───── Dataset ─────

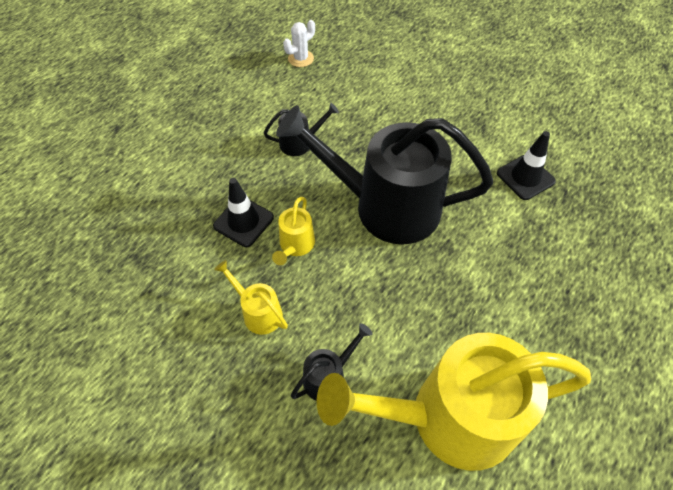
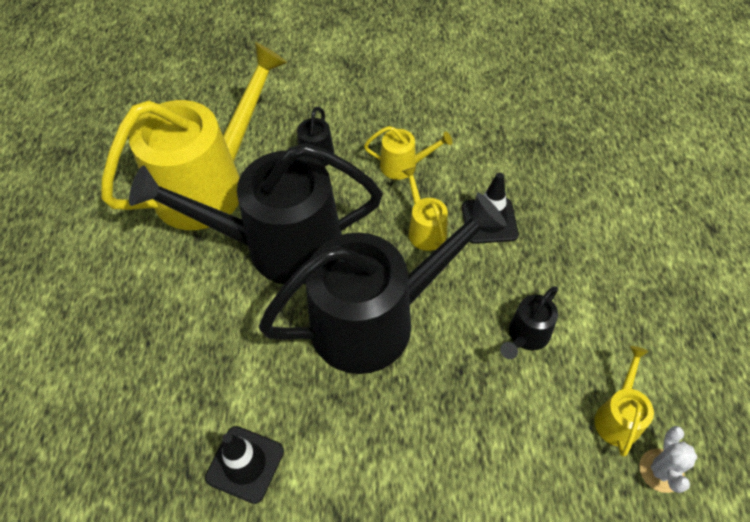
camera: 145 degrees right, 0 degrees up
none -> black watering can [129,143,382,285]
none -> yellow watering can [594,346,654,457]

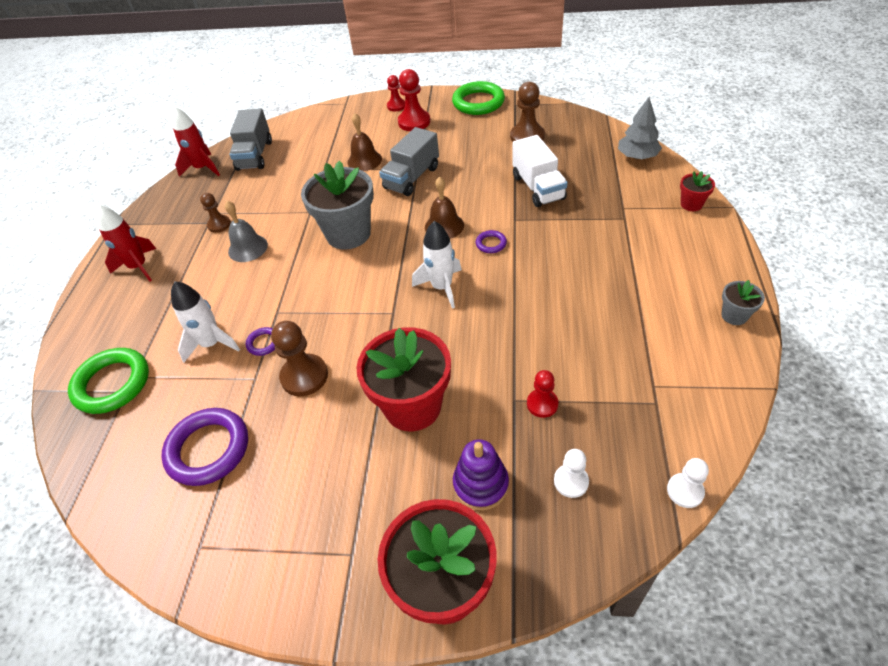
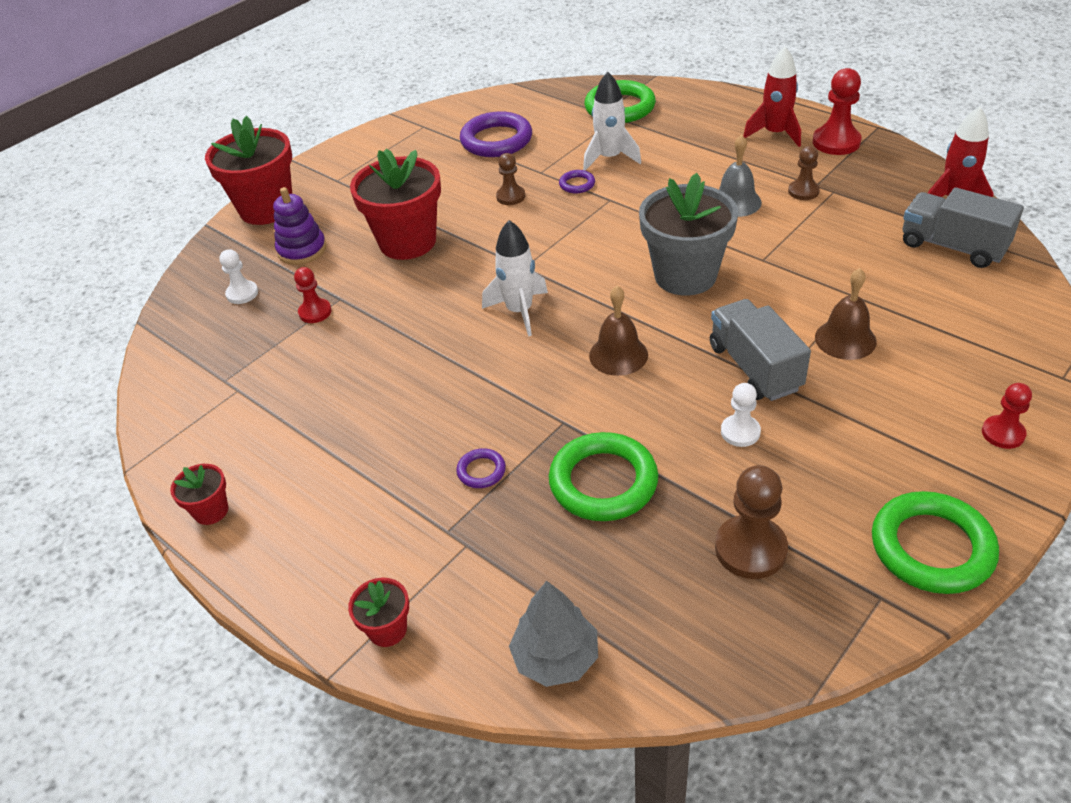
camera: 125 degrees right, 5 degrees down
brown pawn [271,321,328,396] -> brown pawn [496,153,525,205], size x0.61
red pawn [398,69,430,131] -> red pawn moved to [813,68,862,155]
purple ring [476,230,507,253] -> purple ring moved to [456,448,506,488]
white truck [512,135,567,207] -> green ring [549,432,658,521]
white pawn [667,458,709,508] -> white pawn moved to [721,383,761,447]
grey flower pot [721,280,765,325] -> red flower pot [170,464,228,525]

─────
───── Dataset ─────

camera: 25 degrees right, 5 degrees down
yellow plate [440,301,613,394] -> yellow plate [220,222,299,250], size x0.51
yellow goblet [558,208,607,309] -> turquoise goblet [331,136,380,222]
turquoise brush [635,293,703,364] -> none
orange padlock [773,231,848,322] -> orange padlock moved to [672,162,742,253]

─────
───── Dataset ─────

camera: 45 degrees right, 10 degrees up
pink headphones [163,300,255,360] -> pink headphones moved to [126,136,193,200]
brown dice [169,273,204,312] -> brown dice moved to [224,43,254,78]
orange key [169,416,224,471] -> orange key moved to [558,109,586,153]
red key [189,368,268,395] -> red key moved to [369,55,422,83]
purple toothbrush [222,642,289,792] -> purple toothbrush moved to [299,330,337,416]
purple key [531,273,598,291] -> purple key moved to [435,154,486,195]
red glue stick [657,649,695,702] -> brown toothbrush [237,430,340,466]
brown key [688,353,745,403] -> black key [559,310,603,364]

─────

- **Your objective**:
Every line that contains the string "orange" should be returned from the data.

- **Solution for this exercise**:
orange padlock [773,231,848,322] -> orange padlock moved to [672,162,742,253]
orange key [169,416,224,471] -> orange key moved to [558,109,586,153]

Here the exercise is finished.